Task details:
Aim for an exact copy of the listing, without any images.

Material provided:
+++
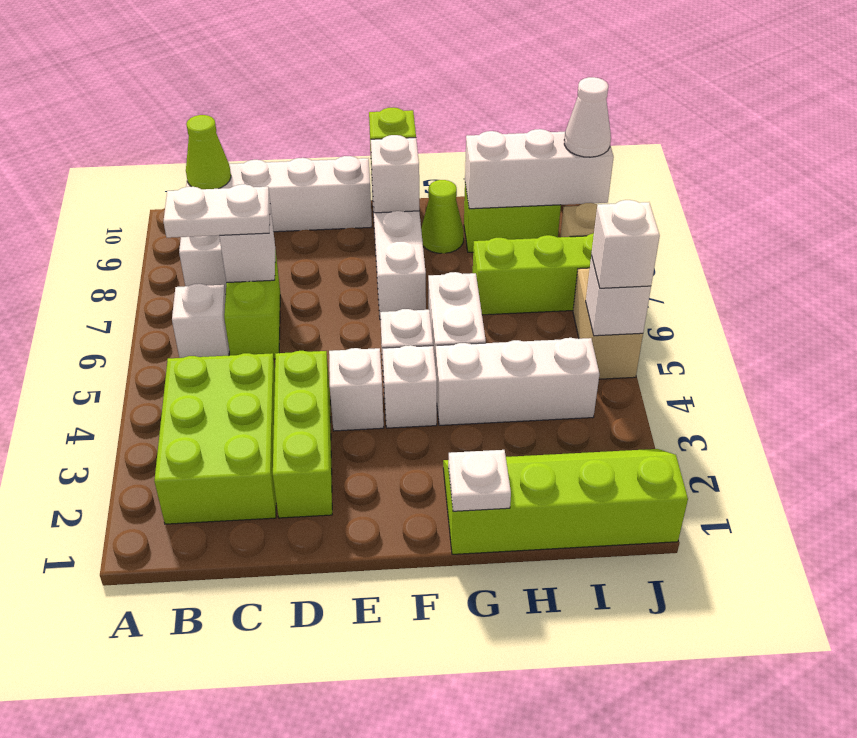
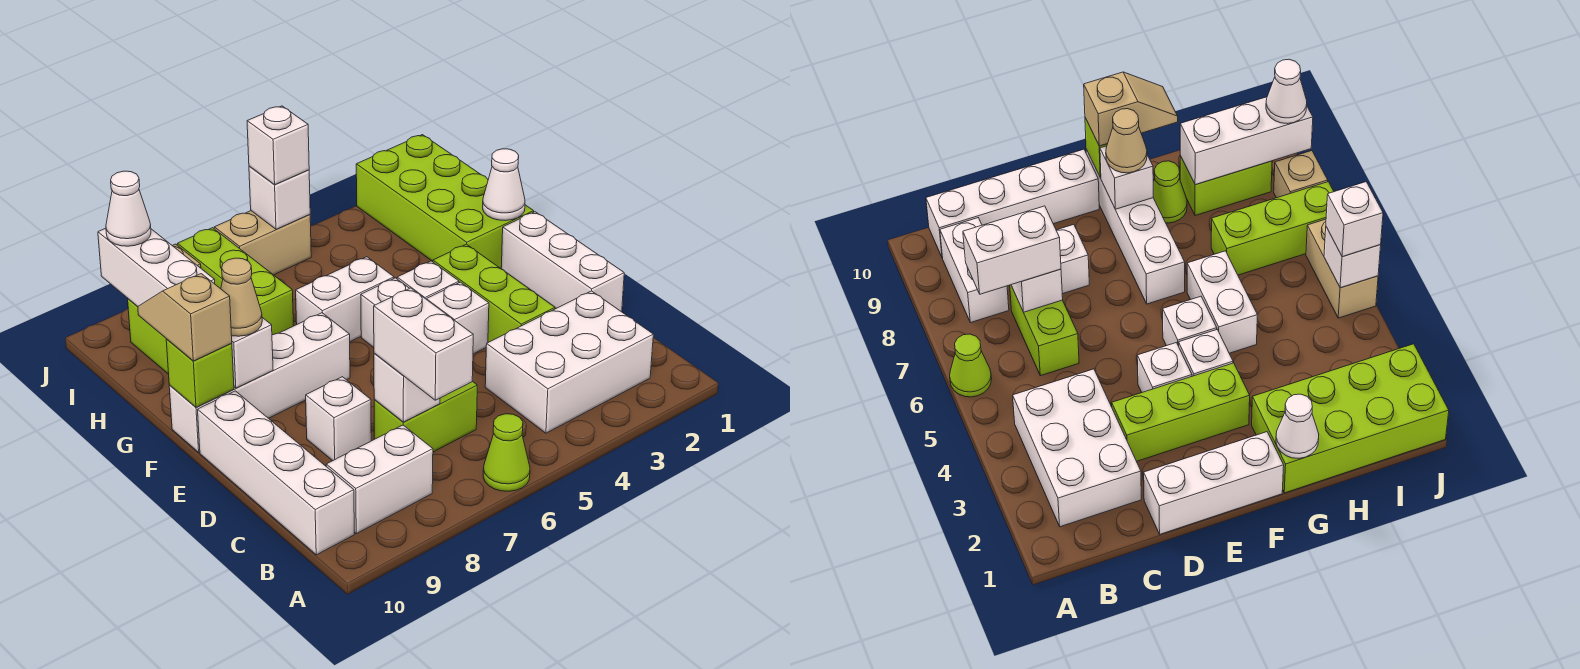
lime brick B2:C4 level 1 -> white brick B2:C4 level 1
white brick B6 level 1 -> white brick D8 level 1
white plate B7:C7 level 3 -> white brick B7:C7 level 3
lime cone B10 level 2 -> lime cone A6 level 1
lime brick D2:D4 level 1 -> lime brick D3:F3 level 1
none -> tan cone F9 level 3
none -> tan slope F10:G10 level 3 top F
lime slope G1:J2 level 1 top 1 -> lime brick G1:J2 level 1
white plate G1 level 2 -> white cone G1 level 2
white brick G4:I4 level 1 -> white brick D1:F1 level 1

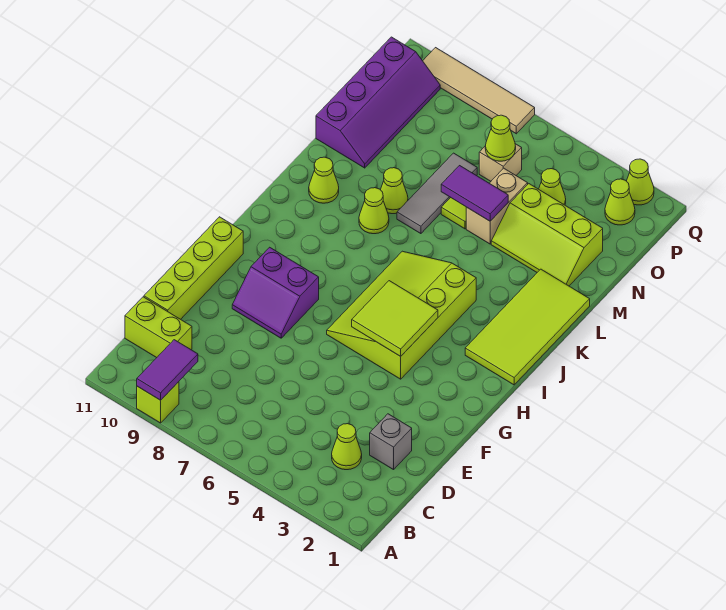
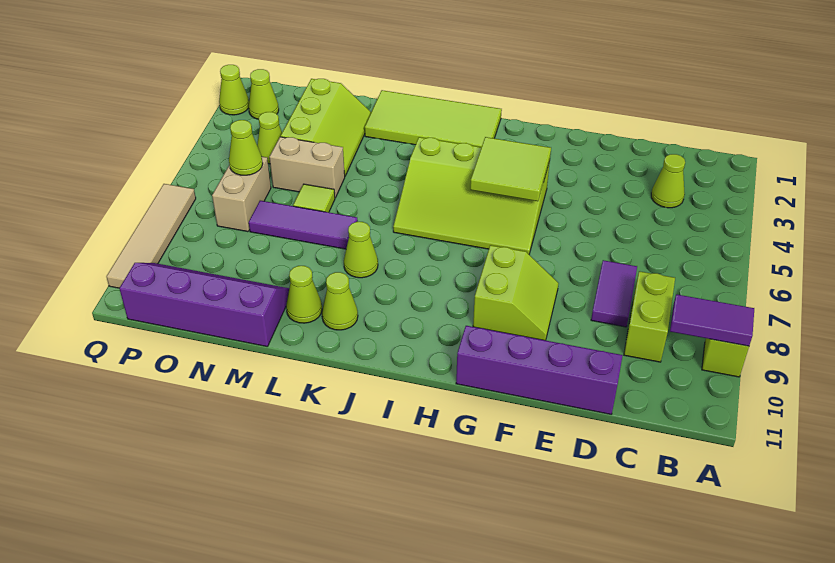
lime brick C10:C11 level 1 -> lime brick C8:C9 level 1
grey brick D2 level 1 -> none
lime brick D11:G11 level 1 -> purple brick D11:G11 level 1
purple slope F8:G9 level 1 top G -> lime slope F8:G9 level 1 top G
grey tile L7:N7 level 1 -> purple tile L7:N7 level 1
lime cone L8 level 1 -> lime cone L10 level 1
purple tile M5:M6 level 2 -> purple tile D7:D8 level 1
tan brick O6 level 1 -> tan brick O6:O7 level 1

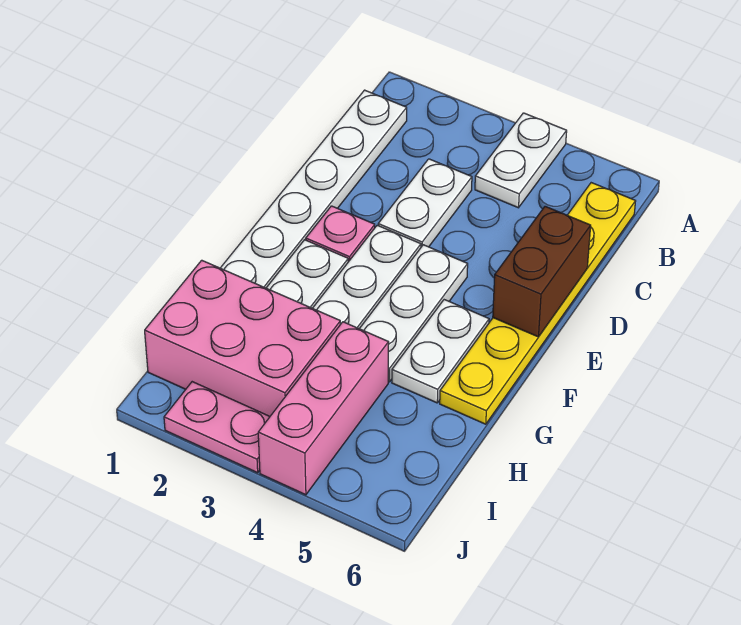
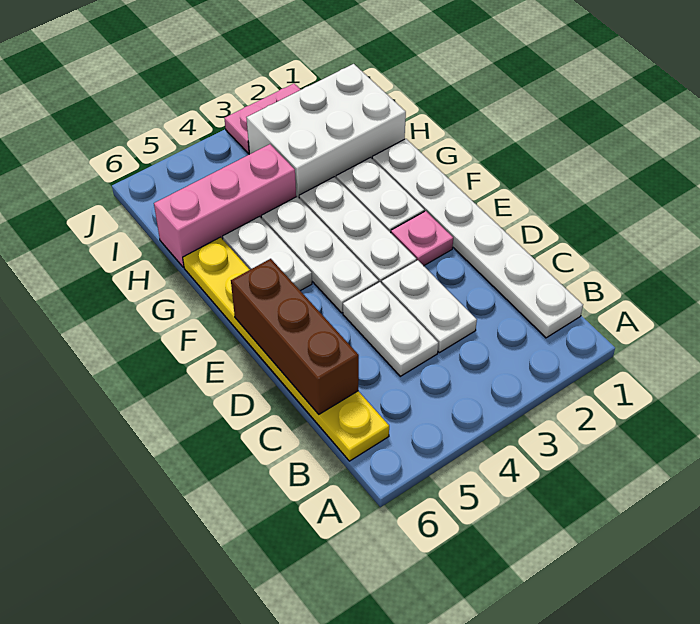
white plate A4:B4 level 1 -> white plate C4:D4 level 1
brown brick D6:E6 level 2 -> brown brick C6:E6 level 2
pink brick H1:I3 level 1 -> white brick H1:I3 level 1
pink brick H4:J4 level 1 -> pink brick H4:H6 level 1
+++
Solution to this problem:
lime brick B2:C4 level 1 -> white brick B2:C4 level 1
white brick B6 level 1 -> white brick D8 level 1
white plate B7:C7 level 3 -> white brick B7:C7 level 3
lime cone B10 level 2 -> lime cone A6 level 1
lime brick D2:D4 level 1 -> lime brick D3:F3 level 1
none -> tan cone F9 level 3
none -> tan slope F10:G10 level 3 top F
lime slope G1:J2 level 1 top 1 -> lime brick G1:J2 level 1
white plate G1 level 2 -> white cone G1 level 2
white brick G4:I4 level 1 -> white brick D1:F1 level 1

lime brick C10:C11 level 1 -> lime brick C8:C9 level 1
grey brick D2 level 1 -> none
lime brick D11:G11 level 1 -> purple brick D11:G11 level 1
purple slope F8:G9 level 1 top G -> lime slope F8:G9 level 1 top G
grey tile L7:N7 level 1 -> purple tile L7:N7 level 1
lime cone L8 level 1 -> lime cone L10 level 1
purple tile M5:M6 level 2 -> purple tile D7:D8 level 1
tan brick O6 level 1 -> tan brick O6:O7 level 1

white plate A4:B4 level 1 -> white plate C4:D4 level 1
brown brick D6:E6 level 2 -> brown brick C6:E6 level 2
pink brick H1:I3 level 1 -> white brick H1:I3 level 1
pink brick H4:J4 level 1 -> pink brick H4:H6 level 1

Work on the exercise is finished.